BEGIN PROVIDED ENTRIES
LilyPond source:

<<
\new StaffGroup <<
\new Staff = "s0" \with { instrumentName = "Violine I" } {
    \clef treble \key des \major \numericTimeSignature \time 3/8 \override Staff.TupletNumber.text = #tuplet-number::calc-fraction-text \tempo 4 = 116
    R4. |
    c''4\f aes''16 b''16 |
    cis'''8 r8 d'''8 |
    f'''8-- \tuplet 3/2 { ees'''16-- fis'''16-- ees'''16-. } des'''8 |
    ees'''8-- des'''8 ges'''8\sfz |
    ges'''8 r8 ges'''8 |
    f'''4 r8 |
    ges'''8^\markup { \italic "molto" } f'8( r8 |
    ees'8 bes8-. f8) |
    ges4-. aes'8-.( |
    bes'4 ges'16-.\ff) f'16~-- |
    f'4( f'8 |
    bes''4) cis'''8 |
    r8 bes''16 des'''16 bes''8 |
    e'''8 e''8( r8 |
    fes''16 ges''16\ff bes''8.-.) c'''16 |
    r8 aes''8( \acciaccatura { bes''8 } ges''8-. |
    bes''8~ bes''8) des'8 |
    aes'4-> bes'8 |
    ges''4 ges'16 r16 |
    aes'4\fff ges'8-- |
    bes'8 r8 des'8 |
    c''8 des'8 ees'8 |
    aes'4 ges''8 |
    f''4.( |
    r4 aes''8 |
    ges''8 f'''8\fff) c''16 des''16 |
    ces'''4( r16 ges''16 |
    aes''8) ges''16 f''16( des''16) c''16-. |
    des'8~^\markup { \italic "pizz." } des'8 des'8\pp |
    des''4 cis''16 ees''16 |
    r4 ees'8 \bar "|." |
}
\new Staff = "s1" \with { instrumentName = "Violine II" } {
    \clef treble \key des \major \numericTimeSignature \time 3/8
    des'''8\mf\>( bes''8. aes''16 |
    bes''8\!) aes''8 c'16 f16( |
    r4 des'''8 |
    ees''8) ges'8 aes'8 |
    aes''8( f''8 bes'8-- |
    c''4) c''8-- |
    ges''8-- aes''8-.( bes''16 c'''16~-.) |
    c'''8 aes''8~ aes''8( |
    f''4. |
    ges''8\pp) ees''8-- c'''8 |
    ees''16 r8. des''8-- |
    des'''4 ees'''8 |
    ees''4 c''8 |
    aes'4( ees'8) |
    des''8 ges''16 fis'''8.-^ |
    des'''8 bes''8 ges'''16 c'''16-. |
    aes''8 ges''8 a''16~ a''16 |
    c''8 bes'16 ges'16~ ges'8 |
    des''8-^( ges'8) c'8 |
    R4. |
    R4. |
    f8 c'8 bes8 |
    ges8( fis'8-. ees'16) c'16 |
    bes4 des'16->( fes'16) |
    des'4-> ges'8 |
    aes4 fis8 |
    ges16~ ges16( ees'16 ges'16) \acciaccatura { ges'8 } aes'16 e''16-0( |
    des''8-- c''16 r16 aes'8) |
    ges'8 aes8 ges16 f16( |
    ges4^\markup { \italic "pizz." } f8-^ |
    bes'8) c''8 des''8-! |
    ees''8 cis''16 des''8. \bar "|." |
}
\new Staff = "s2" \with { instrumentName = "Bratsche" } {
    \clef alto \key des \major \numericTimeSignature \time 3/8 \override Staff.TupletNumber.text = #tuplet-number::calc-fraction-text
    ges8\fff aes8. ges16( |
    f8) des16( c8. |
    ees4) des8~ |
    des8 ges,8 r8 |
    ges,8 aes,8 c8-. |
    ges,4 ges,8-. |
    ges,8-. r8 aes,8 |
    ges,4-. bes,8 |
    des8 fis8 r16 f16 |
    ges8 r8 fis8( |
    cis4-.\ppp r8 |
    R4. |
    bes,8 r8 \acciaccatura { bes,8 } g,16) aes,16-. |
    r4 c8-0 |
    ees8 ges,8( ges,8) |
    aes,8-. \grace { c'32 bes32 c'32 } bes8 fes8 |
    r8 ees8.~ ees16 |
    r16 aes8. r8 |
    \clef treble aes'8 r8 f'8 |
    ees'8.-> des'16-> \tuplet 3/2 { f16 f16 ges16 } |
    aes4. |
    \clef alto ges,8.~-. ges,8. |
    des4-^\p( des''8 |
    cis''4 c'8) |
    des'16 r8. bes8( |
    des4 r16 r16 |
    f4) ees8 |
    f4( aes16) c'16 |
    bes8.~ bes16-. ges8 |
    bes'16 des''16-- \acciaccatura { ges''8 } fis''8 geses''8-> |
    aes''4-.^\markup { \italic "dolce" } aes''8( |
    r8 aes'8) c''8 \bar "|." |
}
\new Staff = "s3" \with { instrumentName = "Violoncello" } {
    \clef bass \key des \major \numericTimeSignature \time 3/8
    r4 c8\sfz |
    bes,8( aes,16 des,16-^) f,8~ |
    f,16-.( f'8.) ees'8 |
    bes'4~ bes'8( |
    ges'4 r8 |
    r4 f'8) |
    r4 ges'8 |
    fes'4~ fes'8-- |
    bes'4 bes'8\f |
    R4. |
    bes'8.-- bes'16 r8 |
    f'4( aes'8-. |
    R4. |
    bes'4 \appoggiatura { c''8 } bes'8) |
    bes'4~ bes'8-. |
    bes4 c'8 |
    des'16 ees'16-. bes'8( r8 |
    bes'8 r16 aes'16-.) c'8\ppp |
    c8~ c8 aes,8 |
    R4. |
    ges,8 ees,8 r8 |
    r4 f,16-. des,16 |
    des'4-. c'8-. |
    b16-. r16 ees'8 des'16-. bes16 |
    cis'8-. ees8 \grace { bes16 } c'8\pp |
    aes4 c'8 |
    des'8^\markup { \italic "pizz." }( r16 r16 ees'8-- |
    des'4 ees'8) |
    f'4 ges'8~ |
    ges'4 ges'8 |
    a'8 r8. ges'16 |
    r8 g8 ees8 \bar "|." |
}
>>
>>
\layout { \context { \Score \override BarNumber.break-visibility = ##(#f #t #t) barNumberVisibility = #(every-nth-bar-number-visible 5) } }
END PROVIDED ENTRIES
-- PROBLEM DETAILS --
How many lines of the data above contain the string "markup"? Reply with the number alone.

-- ANSWER FOR THE TASK --
5